[What to work on]
Transcribe each record precisely; images stay out.

[Information provided]
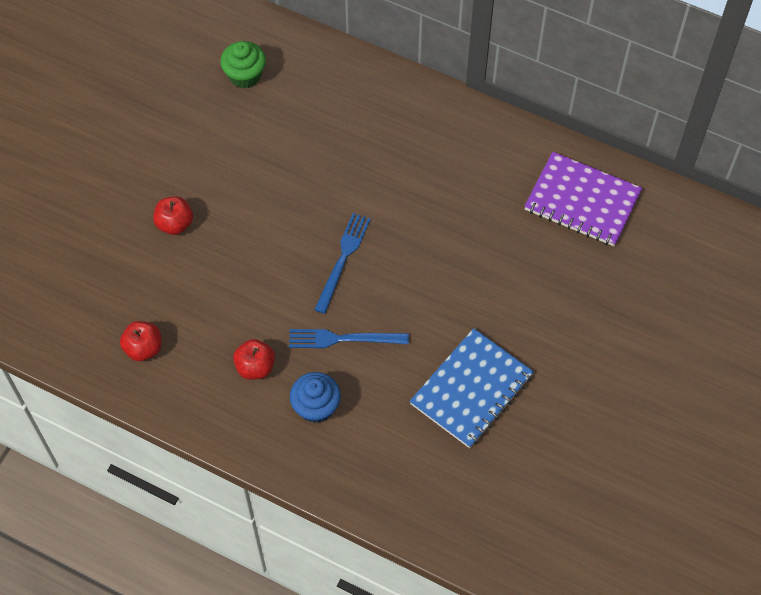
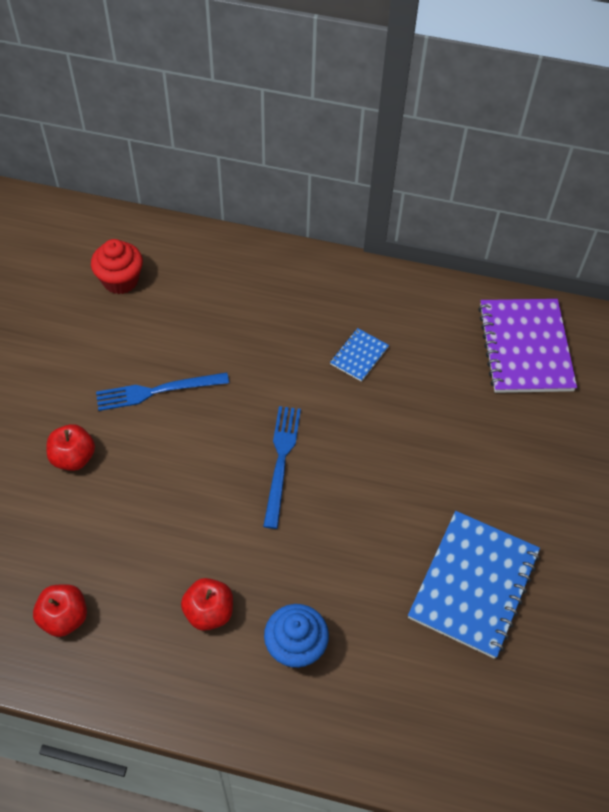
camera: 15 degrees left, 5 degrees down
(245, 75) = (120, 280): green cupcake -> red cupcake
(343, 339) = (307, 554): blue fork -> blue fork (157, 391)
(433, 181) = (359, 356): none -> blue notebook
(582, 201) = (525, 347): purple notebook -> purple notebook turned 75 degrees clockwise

[Exercise solution]
camera: 15 degrees left, 5 degrees down
(245, 75) = (120, 280): green cupcake -> red cupcake
(343, 339) = (307, 554): blue fork -> blue fork (157, 391)
(433, 181) = (359, 356): none -> blue notebook
(582, 201) = (525, 347): purple notebook -> purple notebook turned 75 degrees clockwise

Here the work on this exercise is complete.